▶ _WHAT YOU WILL DO_
Write each line out exactly, from the one containing "grey brick C1:E1" through the final line of the data, and keep pictures out of the copy.

(Spatial reasoning data)

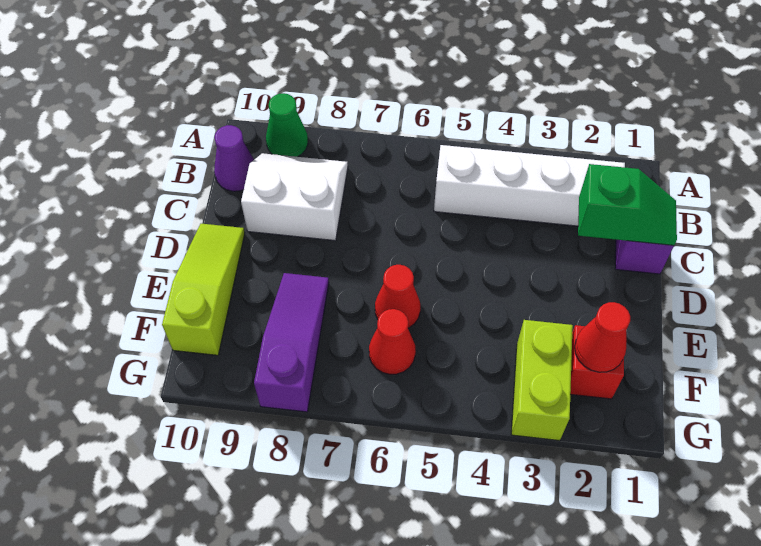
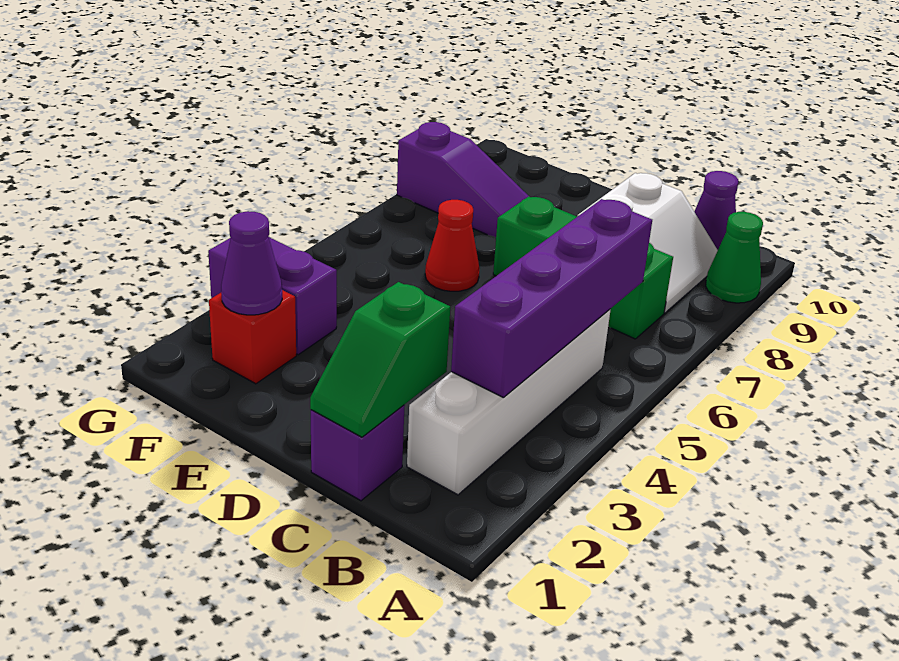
none -> purple brick B3:B6 level 2
none -> green brick B7:D7 level 1
lime slope D10:F10 level 1 top F -> none
red cone F2 level 2 -> purple cone F2 level 2
lime brick F3:G3 level 1 -> purple brick F3:G3 level 1
red cone F6 level 1 -> none

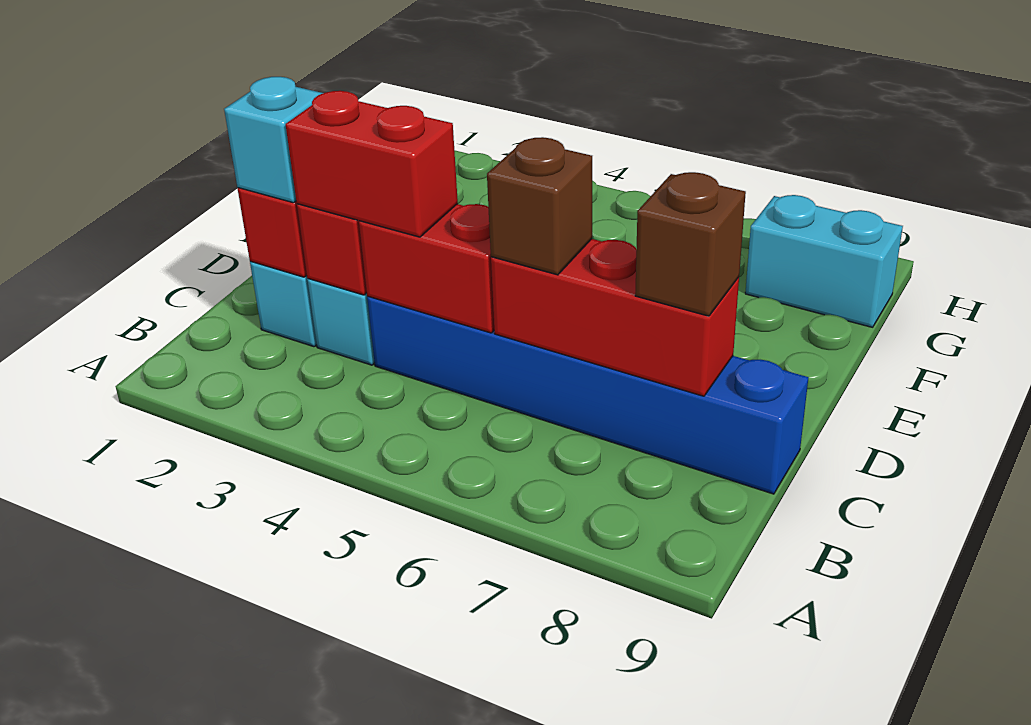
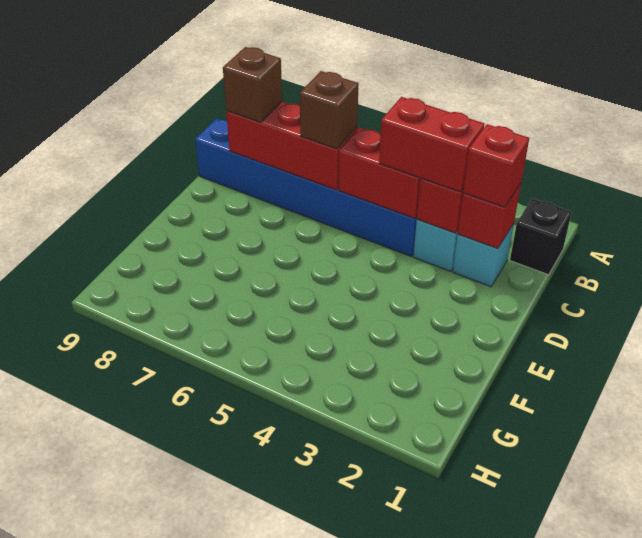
none -> black brick B1 level 1
cyan brick C2 level 3 -> red brick C2 level 3
cyan brick G8:G9 level 1 -> none

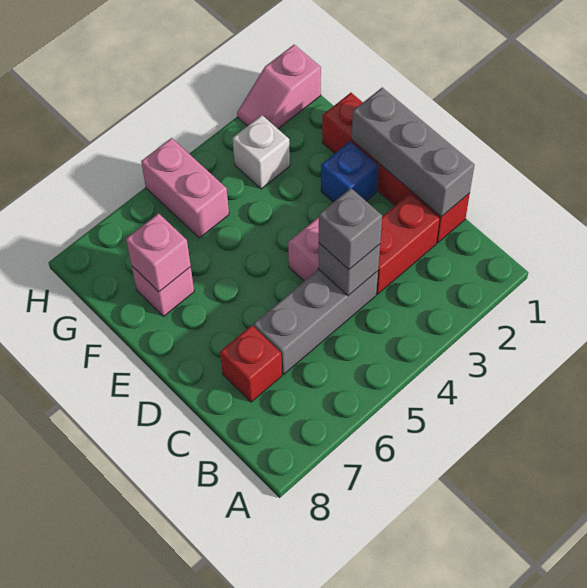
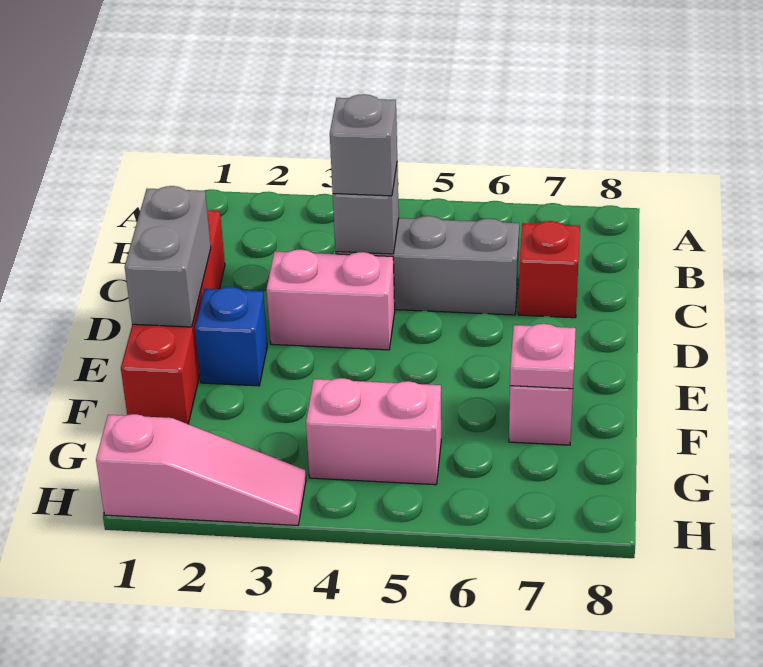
grey brick C1:E1 level 2 -> grey brick D1:E1 level 2
red brick C2:C3 level 1 -> none
pink brick F7 level 2 -> pink plate F7 level 2
white brick G3 level 1 -> none
pink brick G5:H5 level 1 -> pink brick G4:G5 level 1
pink slope H1:H2 level 1 top 1 -> pink slope H1:H3 level 1 top 1

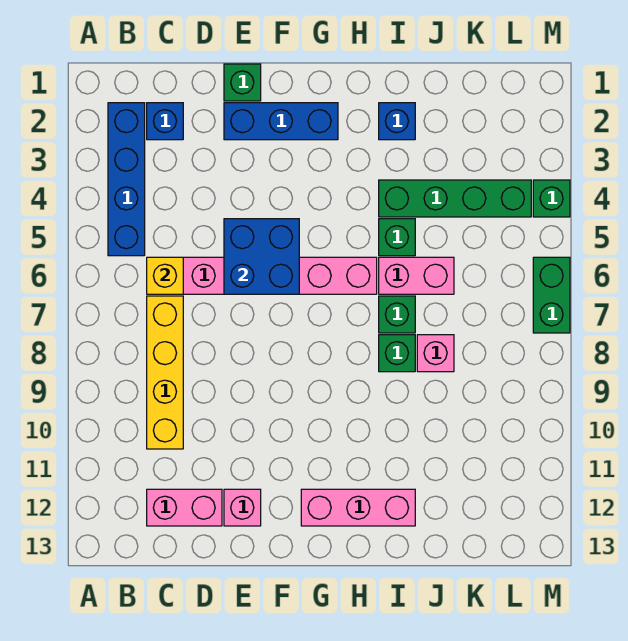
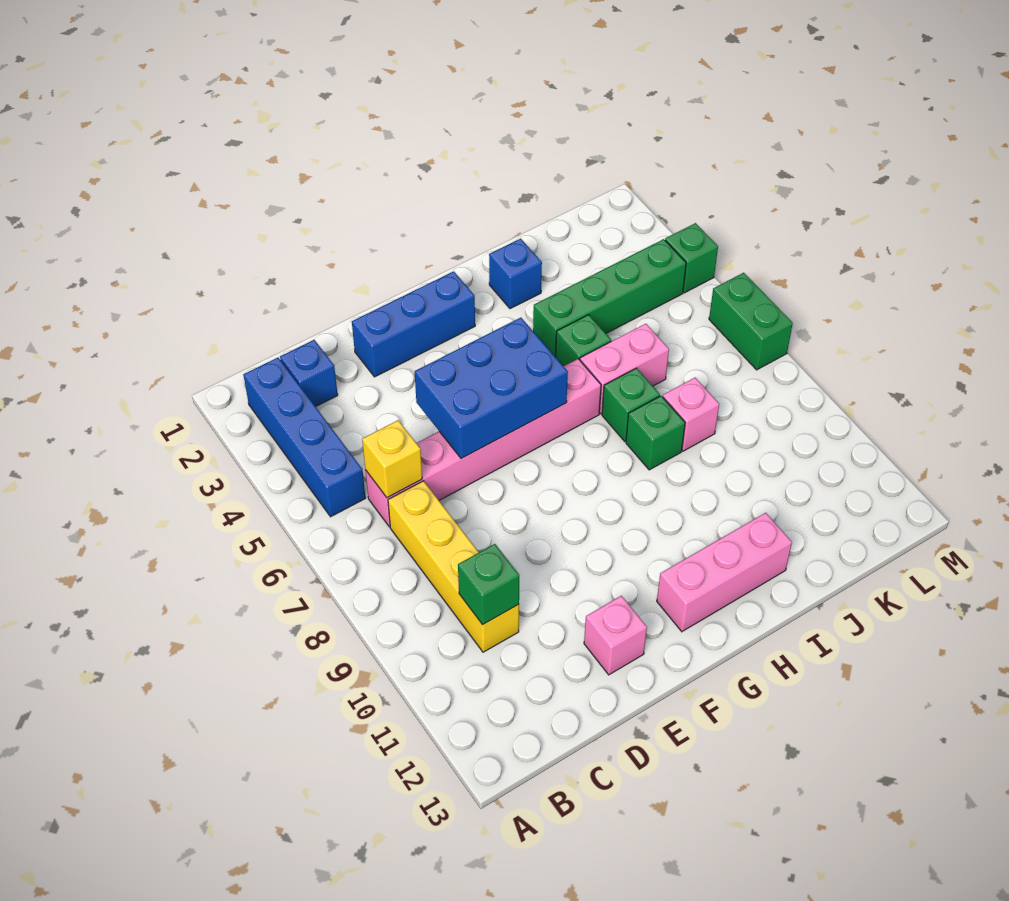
pink brick C12:D12 level 1 -> none
green brick E1 level 1 -> green brick C10 level 2
blue brick E5:F6 level 2 -> blue brick E5:G6 level 2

▶ _EXPECTED OUTPUT_
grey brick C1:E1 level 2 -> grey brick D1:E1 level 2
red brick C2:C3 level 1 -> none
pink brick F7 level 2 -> pink plate F7 level 2
white brick G3 level 1 -> none
pink brick G5:H5 level 1 -> pink brick G4:G5 level 1
pink slope H1:H2 level 1 top 1 -> pink slope H1:H3 level 1 top 1

pink brick C12:D12 level 1 -> none
green brick E1 level 1 -> green brick C10 level 2
blue brick E5:F6 level 2 -> blue brick E5:G6 level 2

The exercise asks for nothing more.